> **WORK TO BE COMPLETED**: Make an exact copy of every entry below, with the pictures left out.

Edit tracking data:

■ ■ ■ ■ ■

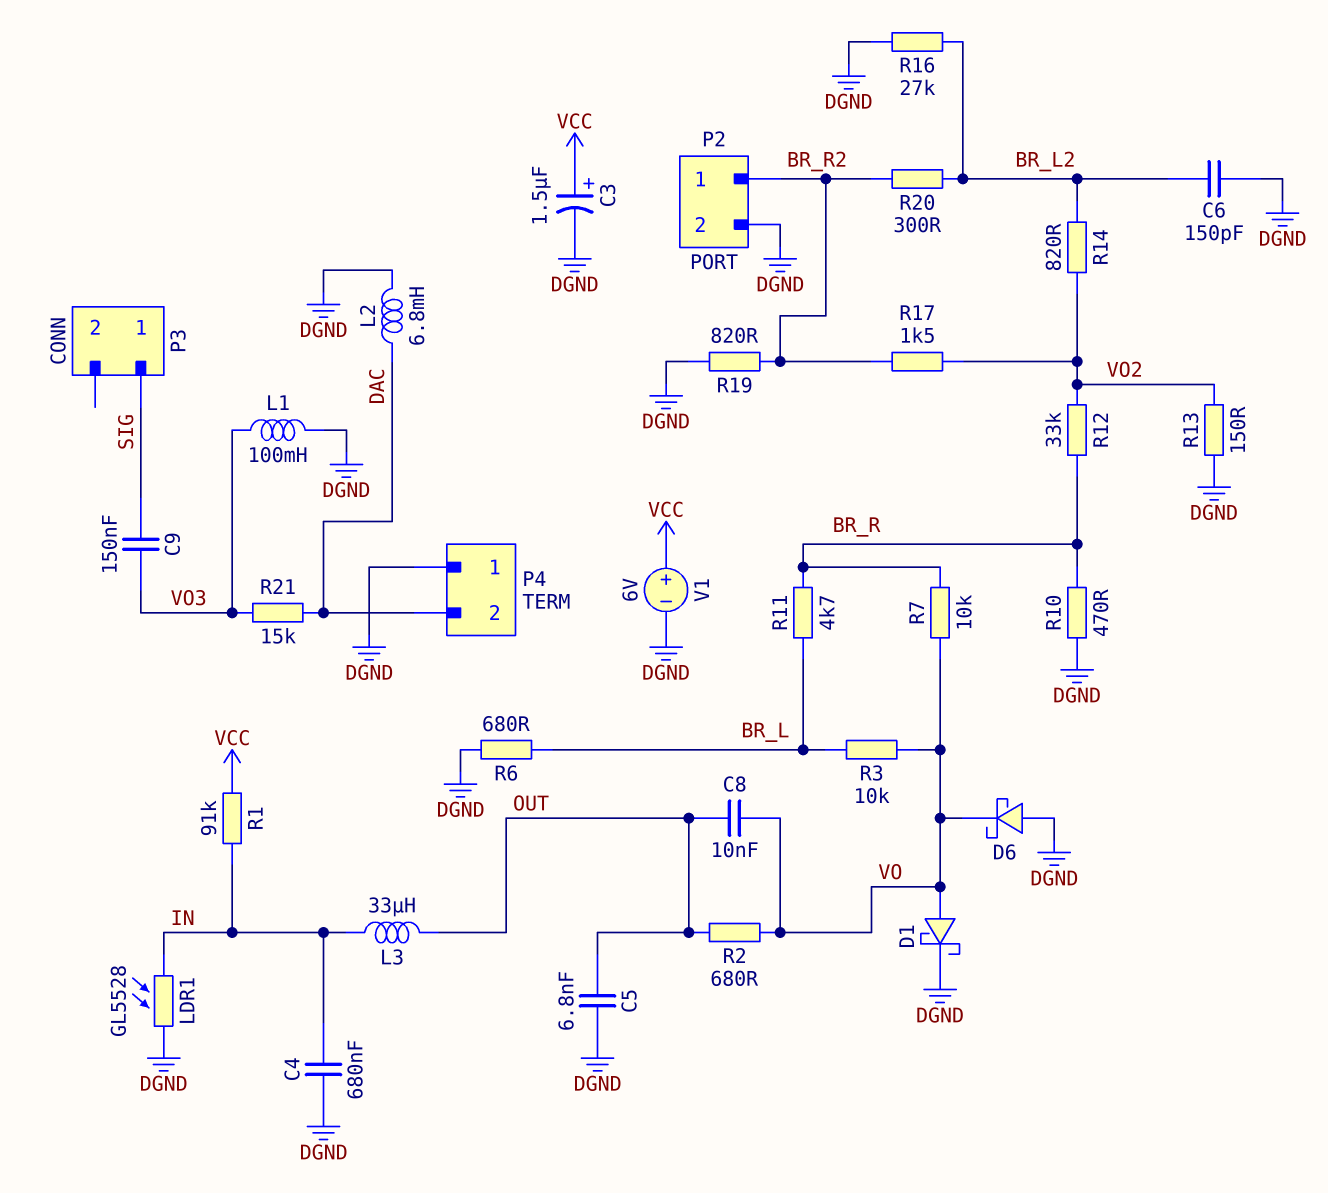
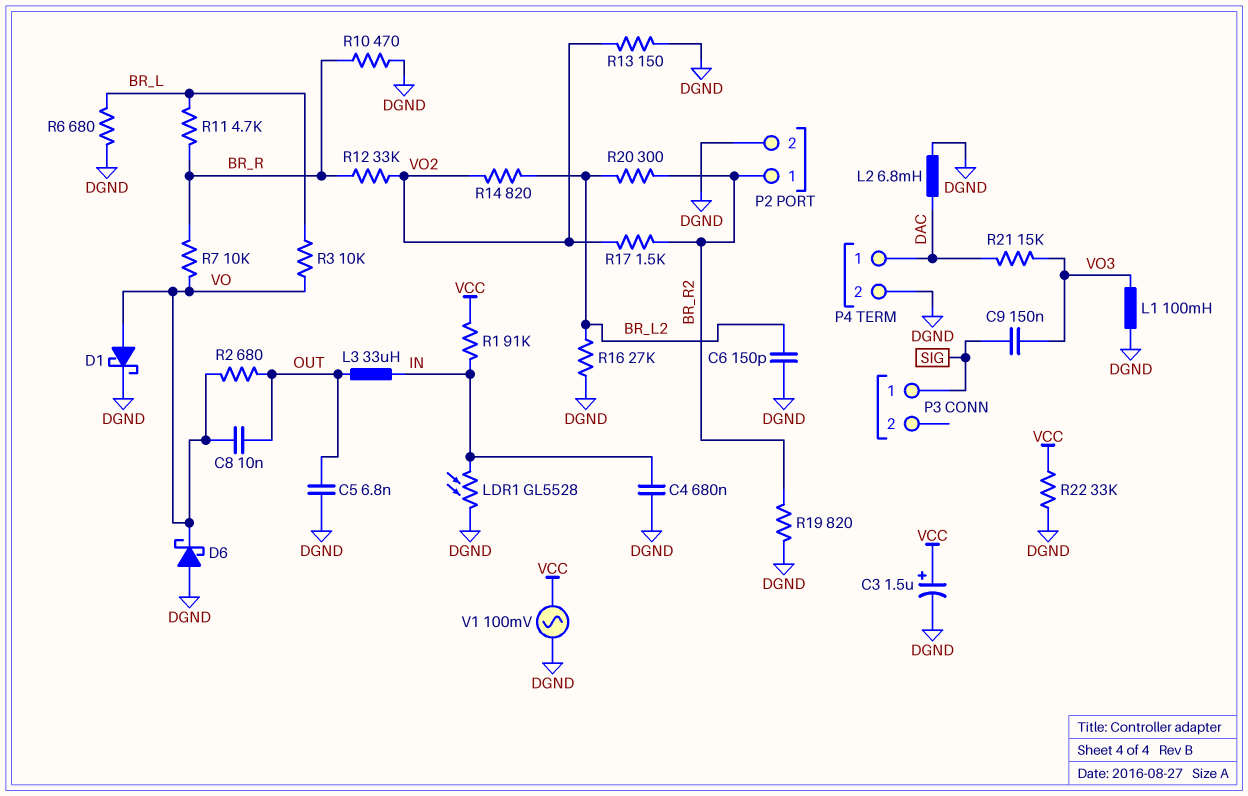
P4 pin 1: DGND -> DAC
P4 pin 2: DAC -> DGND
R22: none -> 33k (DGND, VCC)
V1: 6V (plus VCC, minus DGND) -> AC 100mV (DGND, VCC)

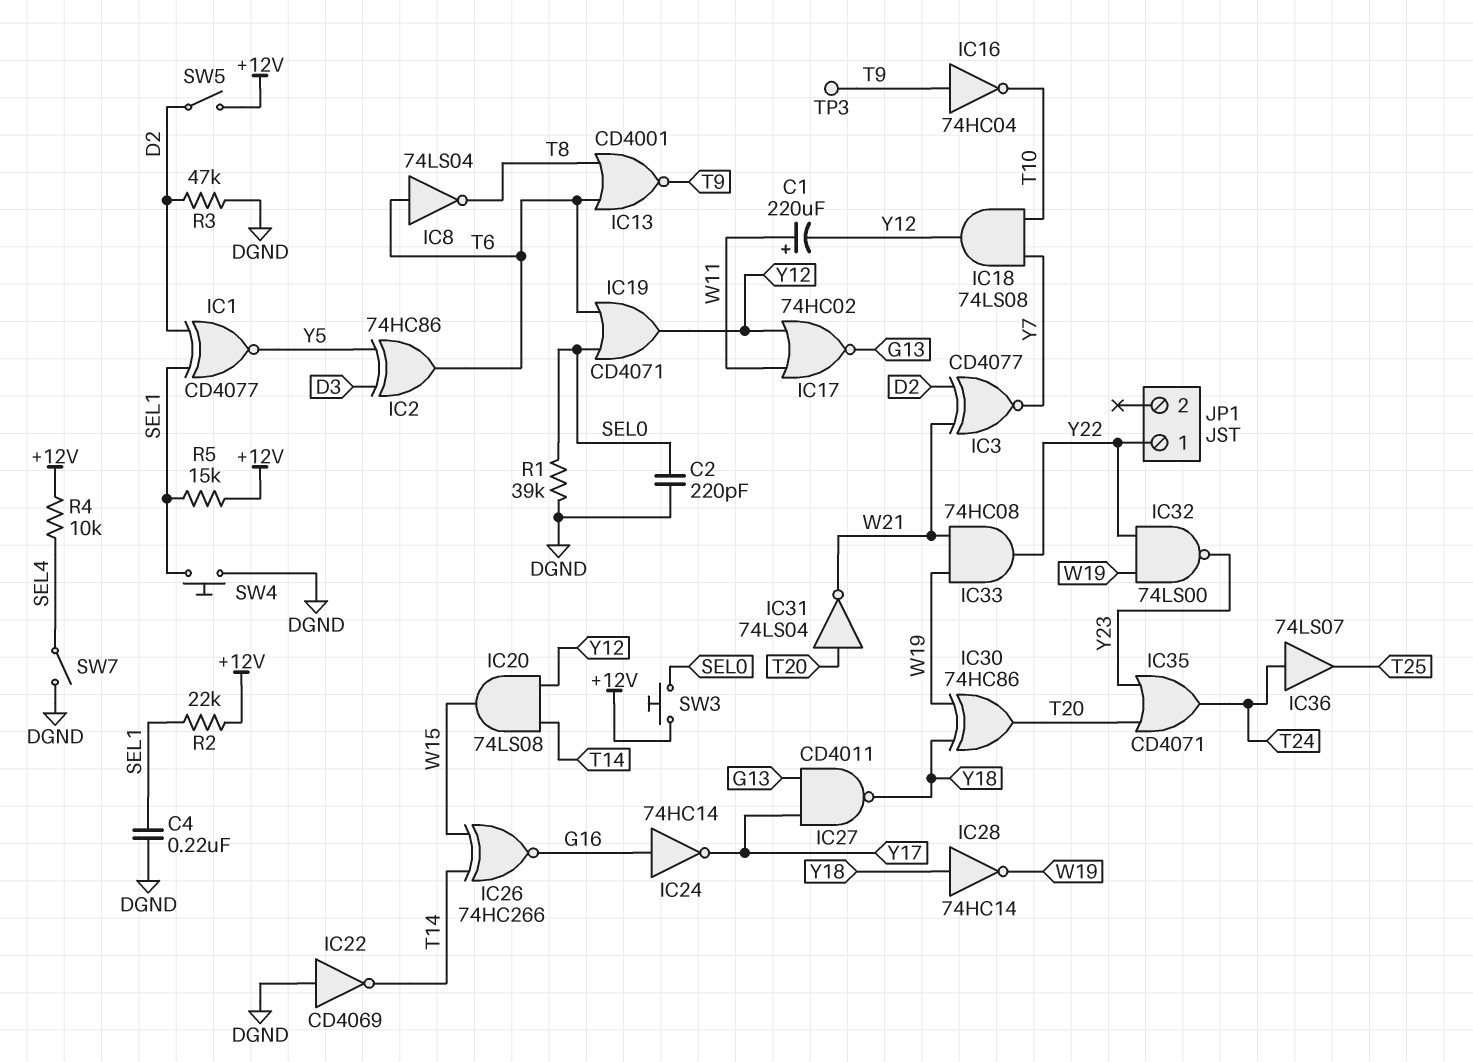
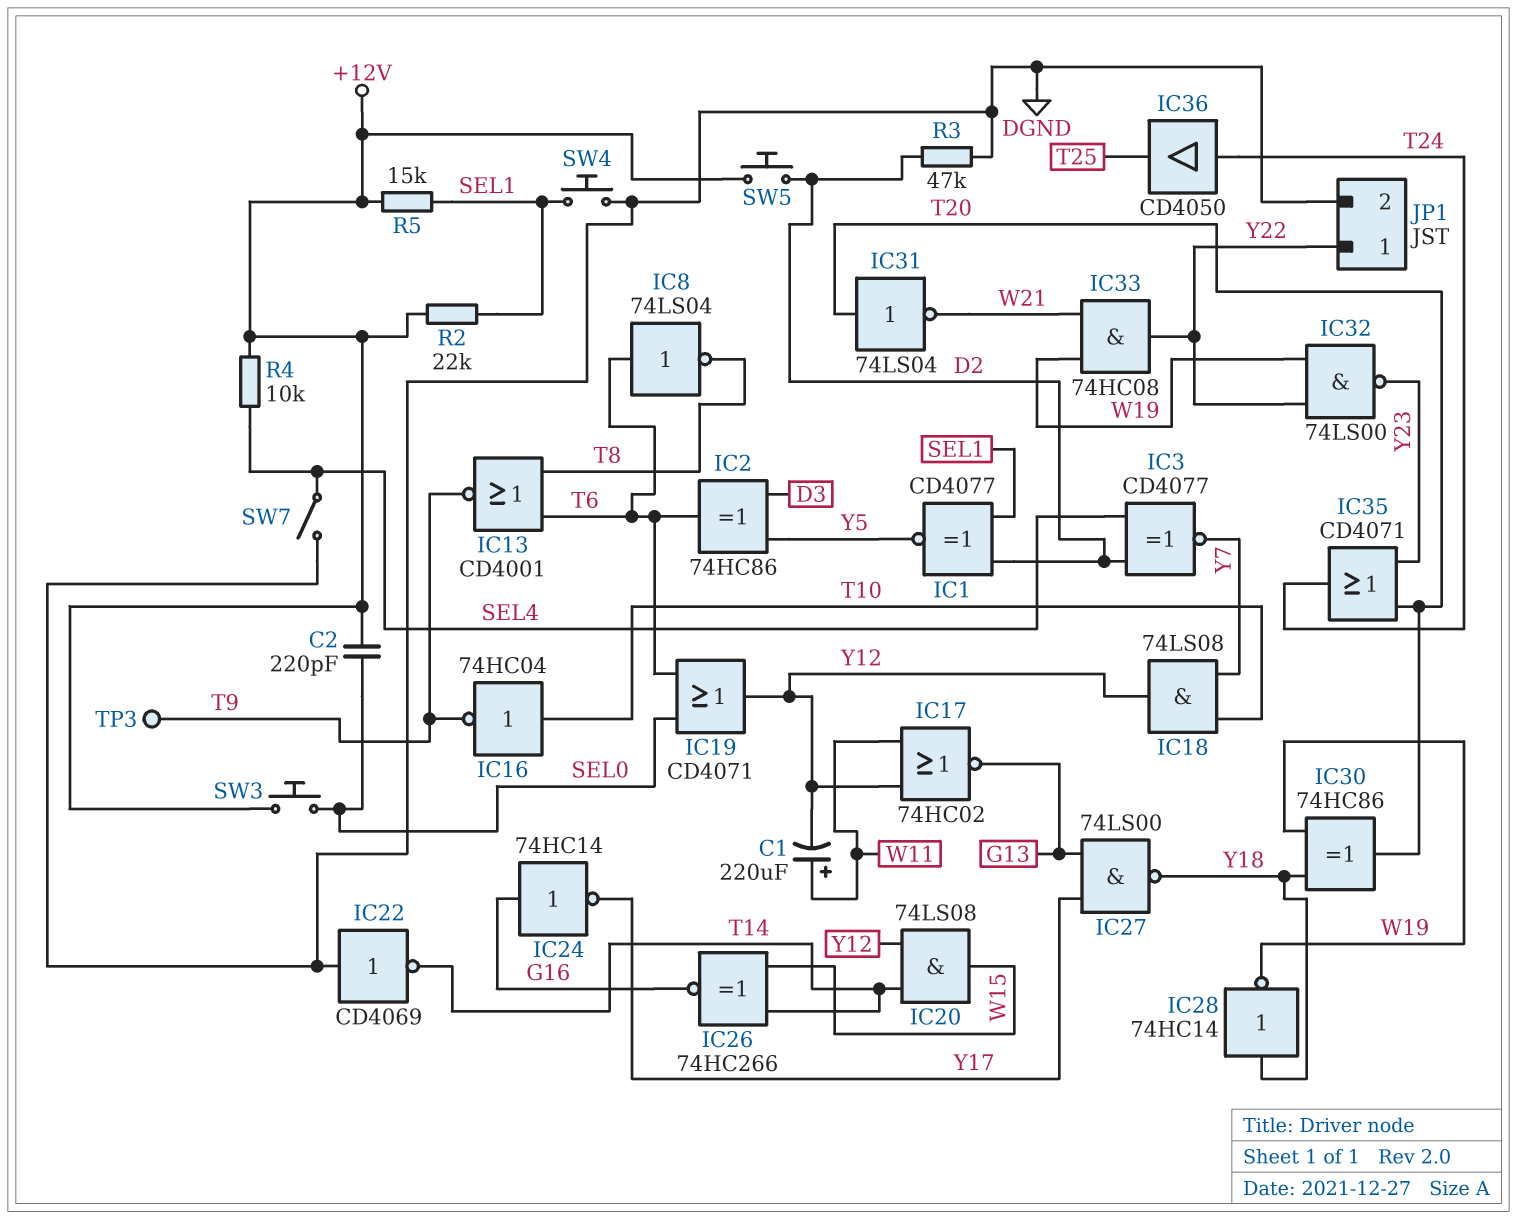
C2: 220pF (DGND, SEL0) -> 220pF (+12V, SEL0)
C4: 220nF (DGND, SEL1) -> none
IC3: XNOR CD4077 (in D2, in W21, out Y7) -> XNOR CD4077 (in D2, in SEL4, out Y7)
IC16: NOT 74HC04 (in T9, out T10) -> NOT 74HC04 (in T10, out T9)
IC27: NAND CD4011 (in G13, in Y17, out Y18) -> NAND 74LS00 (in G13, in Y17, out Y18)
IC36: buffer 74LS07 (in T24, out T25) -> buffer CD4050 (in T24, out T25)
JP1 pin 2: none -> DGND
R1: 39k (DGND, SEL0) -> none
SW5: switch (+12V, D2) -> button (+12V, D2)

■ ■ ■ ■ ■

> **REPLY**:
P4 pin 1: DGND -> DAC
P4 pin 2: DAC -> DGND
R22: none -> 33k (DGND, VCC)
V1: 6V (plus VCC, minus DGND) -> AC 100mV (DGND, VCC)

C2: 220pF (DGND, SEL0) -> 220pF (+12V, SEL0)
C4: 220nF (DGND, SEL1) -> none
IC3: XNOR CD4077 (in D2, in W21, out Y7) -> XNOR CD4077 (in D2, in SEL4, out Y7)
IC16: NOT 74HC04 (in T9, out T10) -> NOT 74HC04 (in T10, out T9)
IC27: NAND CD4011 (in G13, in Y17, out Y18) -> NAND 74LS00 (in G13, in Y17, out Y18)
IC36: buffer 74LS07 (in T24, out T25) -> buffer CD4050 (in T24, out T25)
JP1 pin 2: none -> DGND
R1: 39k (DGND, SEL0) -> none
SW5: switch (+12V, D2) -> button (+12V, D2)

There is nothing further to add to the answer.